=== Begin Enclosure ===

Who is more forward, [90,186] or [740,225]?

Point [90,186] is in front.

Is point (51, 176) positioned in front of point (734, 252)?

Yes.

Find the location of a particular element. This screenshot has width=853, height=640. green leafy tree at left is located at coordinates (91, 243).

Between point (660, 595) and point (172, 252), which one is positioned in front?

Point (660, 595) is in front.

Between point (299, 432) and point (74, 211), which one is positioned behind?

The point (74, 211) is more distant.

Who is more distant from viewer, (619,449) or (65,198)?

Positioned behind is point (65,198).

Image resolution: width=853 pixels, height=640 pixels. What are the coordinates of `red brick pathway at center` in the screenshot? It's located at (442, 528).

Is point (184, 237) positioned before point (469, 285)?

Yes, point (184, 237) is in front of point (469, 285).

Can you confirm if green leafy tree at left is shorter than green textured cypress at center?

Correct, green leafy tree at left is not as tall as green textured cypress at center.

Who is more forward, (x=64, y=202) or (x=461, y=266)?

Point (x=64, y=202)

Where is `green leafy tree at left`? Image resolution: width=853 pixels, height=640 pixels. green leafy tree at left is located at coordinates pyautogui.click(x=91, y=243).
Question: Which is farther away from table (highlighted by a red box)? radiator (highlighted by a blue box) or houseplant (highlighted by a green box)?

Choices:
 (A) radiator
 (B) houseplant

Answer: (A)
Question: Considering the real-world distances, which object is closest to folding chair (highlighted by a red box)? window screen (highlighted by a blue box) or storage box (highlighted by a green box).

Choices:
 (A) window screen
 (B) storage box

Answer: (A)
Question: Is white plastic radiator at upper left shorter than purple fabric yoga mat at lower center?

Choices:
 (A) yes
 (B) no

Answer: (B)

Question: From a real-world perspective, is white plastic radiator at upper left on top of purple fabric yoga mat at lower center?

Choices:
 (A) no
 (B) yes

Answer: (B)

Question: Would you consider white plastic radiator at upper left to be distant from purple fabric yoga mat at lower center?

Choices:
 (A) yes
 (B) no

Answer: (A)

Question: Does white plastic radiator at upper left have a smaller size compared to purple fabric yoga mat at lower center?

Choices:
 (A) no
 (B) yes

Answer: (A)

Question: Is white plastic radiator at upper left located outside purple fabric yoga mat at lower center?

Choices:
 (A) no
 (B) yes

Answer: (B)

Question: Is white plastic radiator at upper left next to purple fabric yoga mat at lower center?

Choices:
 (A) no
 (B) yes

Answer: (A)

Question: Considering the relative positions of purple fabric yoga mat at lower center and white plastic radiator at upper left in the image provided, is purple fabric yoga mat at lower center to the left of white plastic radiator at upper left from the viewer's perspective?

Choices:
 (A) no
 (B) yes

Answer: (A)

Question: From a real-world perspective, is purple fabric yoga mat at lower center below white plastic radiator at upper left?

=== End Enclosure ===

Copy out every one of the records above word for word, keeping each line as it is.

*Your response*.
Who is more forward, [90,186] or [740,225]?

Point [90,186] is in front.

Is point (51, 176) positioned in front of point (734, 252)?

Yes.

Find the location of a particular element. This screenshot has width=853, height=640. green leafy tree at left is located at coordinates (91, 243).

Between point (660, 595) and point (172, 252), which one is positioned in front?

Point (660, 595) is in front.

Between point (299, 432) and point (74, 211), which one is positioned behind?

The point (74, 211) is more distant.

Who is more distant from viewer, (619,449) or (65,198)?

Positioned behind is point (65,198).

Image resolution: width=853 pixels, height=640 pixels. What are the coordinates of `red brick pathway at center` in the screenshot? It's located at (442, 528).

Is point (184, 237) positioned before point (469, 285)?

Yes, point (184, 237) is in front of point (469, 285).

Can you confirm if green leafy tree at left is shorter than green textured cypress at center?

Correct, green leafy tree at left is not as tall as green textured cypress at center.

Who is more forward, (x=64, y=202) or (x=461, y=266)?

Point (x=64, y=202)

Where is `green leafy tree at left`? Image resolution: width=853 pixels, height=640 pixels. green leafy tree at left is located at coordinates pyautogui.click(x=91, y=243).
Question: Which is farther away from table (highlighted by a red box)? radiator (highlighted by a blue box) or houseplant (highlighted by a green box)?

Choices:
 (A) radiator
 (B) houseplant

Answer: (A)
Question: Considering the real-world distances, which object is closest to folding chair (highlighted by a red box)? window screen (highlighted by a blue box) or storage box (highlighted by a green box).

Choices:
 (A) window screen
 (B) storage box

Answer: (A)
Question: Is white plastic radiator at upper left shorter than purple fabric yoga mat at lower center?

Choices:
 (A) yes
 (B) no

Answer: (B)

Question: From a real-world perspective, is white plastic radiator at upper left on top of purple fabric yoga mat at lower center?

Choices:
 (A) no
 (B) yes

Answer: (B)

Question: Would you consider white plastic radiator at upper left to be distant from purple fabric yoga mat at lower center?

Choices:
 (A) yes
 (B) no

Answer: (A)

Question: Does white plastic radiator at upper left have a smaller size compared to purple fabric yoga mat at lower center?

Choices:
 (A) no
 (B) yes

Answer: (A)

Question: Is white plastic radiator at upper left located outside purple fabric yoga mat at lower center?

Choices:
 (A) no
 (B) yes

Answer: (B)

Question: Is white plastic radiator at upper left next to purple fabric yoga mat at lower center?

Choices:
 (A) no
 (B) yes

Answer: (A)

Question: Considering the relative positions of purple fabric yoga mat at lower center and white plastic radiator at upper left in the image provided, is purple fabric yoga mat at lower center to the left of white plastic radiator at upper left from the viewer's perspective?

Choices:
 (A) no
 (B) yes

Answer: (A)

Question: From a real-world perspective, is purple fabric yoga mat at lower center below white plastic radiator at upper left?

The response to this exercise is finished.